▶ [GOAL OF THE EXERCISE]:
From the entries, return every line where the string "parking" shows up.

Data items
==*==
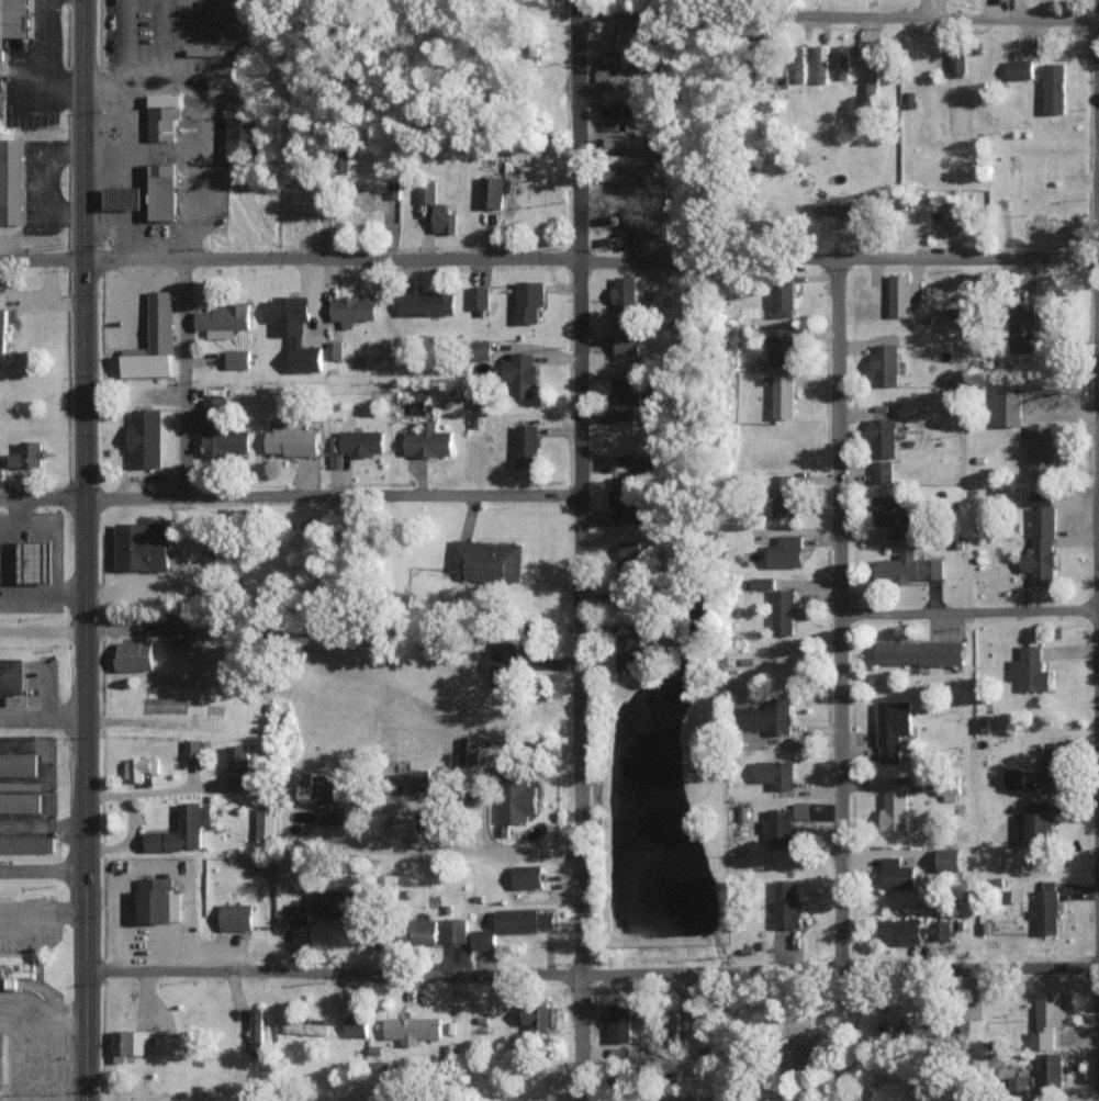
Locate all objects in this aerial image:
road: (843, 22)
building: (15, 23)
building: (612, 41)
building: (844, 61)
building: (957, 62)
building: (822, 63)
building: (1020, 69)
building: (800, 71)
building: (602, 74)
building: (873, 80)
building: (1054, 88)
building: (620, 93)
building: (620, 110)
building: (163, 114)
building: (242, 139)
building: (637, 159)
building: (344, 162)
building: (11, 182)
parking lot: (32, 182)
building: (394, 189)
building: (162, 190)
building: (426, 192)
building: (490, 192)
building: (124, 199)
gas station: (124, 199)
building: (839, 207)
road: (93, 212)
building: (627, 218)
building: (954, 218)
building: (443, 219)
building: (1045, 223)
road: (549, 258)
building: (901, 294)
building: (478, 297)
building: (782, 298)
building: (529, 300)
building: (624, 302)
building: (427, 303)
building: (352, 310)
building: (221, 321)
building: (1022, 327)
building: (294, 331)
building: (2, 334)
building: (626, 344)
building: (780, 346)
building: (334, 349)
building: (481, 350)
building: (237, 358)
building: (150, 360)
building: (885, 364)
building: (521, 374)
road: (184, 376)
building: (783, 396)
building: (623, 397)
building: (1009, 407)
building: (221, 430)
building: (291, 438)
building: (883, 438)
building: (147, 439)
building: (428, 440)
building: (361, 442)
building: (526, 445)
building: (1041, 451)
building: (27, 454)
building: (643, 461)
building: (882, 471)
road: (294, 496)
building: (782, 496)
building: (624, 501)
building: (894, 513)
building: (1041, 540)
building: (143, 547)
building: (629, 549)
road: (588, 550)
building: (786, 552)
building: (487, 561)
building: (37, 562)
gas station: (37, 562)
parking lot: (1, 566)
building: (909, 568)
building: (762, 583)
building: (782, 611)
road: (852, 621)
road: (975, 623)
building: (181, 631)
building: (628, 651)
building: (920, 652)
building: (134, 656)
building: (501, 666)
building: (1030, 669)
building: (12, 676)
parking lot: (33, 699)
building: (765, 715)
building: (893, 728)
building: (192, 748)
building: (469, 751)
building: (1054, 762)
road: (89, 763)
building: (18, 764)
building: (139, 767)
building: (238, 767)
building: (775, 774)
building: (1014, 778)
building: (412, 781)
building: (319, 787)
building: (945, 791)
building: (516, 799)
building: (20, 802)
building: (895, 805)
building: (801, 811)
building: (329, 815)
building: (404, 821)
building: (1039, 823)
building: (265, 824)
building: (779, 828)
building: (181, 830)
building: (26, 844)
road: (454, 854)
building: (949, 859)
road: (43, 869)
building: (896, 873)
building: (528, 876)
building: (1018, 894)
building: (156, 901)
building: (332, 903)
building: (786, 903)
building: (1045, 909)
building: (298, 913)
building: (236, 916)
building: (525, 920)
parking lot: (28, 926)
building: (454, 930)
building: (423, 931)
building: (911, 931)
building: (483, 938)
building: (17, 968)
road: (592, 973)
building: (882, 1015)
building: (537, 1016)
building: (1047, 1019)
building: (619, 1023)
building: (355, 1025)
building: (306, 1028)
building: (412, 1029)
building: (934, 1030)
building: (978, 1030)
building: (256, 1032)
building: (129, 1043)
building: (169, 1043)
building: (619, 1052)
building: (4, 1060)
building: (1050, 1069)
building: (1017, 1085)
==*==
▶ [TASK OUTPUT]:
parking lot: (32, 182)
parking lot: (1, 566)
parking lot: (33, 699)
parking lot: (28, 926)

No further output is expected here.